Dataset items

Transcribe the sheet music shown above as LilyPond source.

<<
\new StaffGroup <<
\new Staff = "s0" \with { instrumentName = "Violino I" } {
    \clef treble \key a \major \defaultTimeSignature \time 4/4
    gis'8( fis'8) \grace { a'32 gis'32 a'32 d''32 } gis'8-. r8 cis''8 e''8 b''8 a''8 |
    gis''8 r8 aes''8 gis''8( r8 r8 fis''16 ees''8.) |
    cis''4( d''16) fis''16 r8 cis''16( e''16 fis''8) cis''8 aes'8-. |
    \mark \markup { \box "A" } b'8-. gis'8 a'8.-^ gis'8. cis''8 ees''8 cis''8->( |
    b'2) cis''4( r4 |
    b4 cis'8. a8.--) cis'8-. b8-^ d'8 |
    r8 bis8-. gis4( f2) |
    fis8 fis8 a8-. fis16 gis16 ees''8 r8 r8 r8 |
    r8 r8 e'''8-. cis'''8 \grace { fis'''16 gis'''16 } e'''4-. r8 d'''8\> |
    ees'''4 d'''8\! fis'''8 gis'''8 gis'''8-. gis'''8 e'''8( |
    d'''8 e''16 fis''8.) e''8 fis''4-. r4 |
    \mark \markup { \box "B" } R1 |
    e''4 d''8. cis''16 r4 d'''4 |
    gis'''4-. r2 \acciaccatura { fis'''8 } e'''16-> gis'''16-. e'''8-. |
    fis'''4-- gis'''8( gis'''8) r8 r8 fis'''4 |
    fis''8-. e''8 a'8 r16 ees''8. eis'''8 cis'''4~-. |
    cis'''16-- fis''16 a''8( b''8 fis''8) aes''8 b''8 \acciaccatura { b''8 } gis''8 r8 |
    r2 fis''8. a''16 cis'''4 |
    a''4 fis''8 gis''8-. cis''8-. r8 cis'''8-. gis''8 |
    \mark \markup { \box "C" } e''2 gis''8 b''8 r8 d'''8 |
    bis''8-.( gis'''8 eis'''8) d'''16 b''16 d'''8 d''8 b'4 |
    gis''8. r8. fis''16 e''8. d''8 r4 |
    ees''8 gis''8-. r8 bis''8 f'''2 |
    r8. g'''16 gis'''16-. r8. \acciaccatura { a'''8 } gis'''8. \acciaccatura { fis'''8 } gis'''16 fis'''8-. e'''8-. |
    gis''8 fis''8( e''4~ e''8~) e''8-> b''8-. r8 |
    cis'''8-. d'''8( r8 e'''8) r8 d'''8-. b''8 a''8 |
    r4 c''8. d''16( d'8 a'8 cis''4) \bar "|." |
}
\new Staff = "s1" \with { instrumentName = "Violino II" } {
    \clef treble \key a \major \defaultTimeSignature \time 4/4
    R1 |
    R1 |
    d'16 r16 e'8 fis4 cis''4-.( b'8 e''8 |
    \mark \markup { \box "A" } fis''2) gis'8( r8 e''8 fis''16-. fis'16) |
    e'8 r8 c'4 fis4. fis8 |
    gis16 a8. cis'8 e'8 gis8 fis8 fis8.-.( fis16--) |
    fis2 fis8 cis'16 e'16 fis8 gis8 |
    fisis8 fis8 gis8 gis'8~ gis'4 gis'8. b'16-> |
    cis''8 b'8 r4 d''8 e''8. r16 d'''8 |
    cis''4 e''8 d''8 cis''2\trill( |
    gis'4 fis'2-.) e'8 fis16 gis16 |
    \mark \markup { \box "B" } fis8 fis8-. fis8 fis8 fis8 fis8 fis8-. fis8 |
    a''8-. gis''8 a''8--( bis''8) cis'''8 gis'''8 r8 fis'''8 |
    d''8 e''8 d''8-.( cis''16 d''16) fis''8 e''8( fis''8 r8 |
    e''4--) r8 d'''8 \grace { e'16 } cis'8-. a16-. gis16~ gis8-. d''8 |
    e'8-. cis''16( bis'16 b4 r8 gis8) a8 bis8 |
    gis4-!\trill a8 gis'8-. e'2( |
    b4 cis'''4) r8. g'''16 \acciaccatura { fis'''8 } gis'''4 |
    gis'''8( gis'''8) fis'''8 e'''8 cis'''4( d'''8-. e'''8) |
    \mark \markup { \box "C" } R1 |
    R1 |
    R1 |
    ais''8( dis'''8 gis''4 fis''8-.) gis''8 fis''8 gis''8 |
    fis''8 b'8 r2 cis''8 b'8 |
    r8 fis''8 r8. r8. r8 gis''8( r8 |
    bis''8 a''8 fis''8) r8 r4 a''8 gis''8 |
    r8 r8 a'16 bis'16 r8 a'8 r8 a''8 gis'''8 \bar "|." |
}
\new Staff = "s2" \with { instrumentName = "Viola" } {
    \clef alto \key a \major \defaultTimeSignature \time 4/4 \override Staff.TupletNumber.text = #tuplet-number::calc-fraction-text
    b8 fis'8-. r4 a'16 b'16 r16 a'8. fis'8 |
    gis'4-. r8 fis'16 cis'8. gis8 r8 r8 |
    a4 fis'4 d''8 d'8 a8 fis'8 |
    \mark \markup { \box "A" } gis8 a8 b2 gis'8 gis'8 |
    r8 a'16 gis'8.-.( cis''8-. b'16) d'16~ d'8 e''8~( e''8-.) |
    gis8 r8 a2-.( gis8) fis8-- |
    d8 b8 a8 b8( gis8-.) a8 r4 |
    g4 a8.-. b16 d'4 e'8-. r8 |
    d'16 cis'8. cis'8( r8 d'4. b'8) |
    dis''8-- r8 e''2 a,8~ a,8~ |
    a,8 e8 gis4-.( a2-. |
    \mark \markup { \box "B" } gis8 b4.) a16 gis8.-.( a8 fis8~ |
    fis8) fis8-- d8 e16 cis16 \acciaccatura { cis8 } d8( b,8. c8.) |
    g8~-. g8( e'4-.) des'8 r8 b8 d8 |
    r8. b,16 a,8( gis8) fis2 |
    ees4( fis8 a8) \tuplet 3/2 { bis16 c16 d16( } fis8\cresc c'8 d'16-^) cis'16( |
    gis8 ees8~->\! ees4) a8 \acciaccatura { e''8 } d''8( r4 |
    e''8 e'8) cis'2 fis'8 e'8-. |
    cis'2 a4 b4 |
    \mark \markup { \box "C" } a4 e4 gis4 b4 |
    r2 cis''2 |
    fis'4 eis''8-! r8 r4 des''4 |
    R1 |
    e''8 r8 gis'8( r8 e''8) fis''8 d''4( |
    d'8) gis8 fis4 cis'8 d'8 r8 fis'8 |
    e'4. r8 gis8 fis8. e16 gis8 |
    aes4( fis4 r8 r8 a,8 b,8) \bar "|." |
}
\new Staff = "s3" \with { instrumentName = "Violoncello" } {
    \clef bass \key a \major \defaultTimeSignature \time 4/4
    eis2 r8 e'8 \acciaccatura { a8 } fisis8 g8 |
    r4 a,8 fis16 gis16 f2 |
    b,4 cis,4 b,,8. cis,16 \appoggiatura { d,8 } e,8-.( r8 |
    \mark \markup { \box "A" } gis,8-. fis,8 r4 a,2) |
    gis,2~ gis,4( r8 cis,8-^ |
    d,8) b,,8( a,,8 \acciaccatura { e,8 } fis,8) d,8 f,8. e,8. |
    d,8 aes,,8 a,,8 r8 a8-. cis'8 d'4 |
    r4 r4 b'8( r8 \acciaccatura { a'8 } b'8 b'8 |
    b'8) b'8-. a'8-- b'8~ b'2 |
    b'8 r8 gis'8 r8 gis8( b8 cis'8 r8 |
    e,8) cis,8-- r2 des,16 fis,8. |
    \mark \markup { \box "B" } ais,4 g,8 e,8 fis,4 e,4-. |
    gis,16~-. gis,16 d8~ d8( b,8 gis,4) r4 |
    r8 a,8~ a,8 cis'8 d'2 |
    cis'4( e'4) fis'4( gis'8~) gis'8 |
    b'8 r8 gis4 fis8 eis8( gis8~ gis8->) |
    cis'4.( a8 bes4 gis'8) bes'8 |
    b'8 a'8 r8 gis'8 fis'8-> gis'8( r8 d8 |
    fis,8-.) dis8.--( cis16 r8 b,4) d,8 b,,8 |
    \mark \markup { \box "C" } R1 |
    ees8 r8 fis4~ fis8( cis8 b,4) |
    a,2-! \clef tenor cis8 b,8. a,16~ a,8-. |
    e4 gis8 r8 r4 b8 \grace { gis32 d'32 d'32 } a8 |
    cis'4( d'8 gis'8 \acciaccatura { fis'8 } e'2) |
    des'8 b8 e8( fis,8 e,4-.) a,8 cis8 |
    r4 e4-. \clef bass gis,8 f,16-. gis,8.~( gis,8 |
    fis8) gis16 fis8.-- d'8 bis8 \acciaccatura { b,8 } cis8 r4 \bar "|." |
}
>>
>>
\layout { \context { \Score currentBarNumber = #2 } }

▶ _Task requirements_
Find every line in the material above that contains the string "bass", and copy each of those lines.

▶ _Task answer_
    \clef bass \key a \major \defaultTimeSignature \time 4/4
    r4 e4-. \clef bass gis,8 f,16-. gis,8.~( gis,8 |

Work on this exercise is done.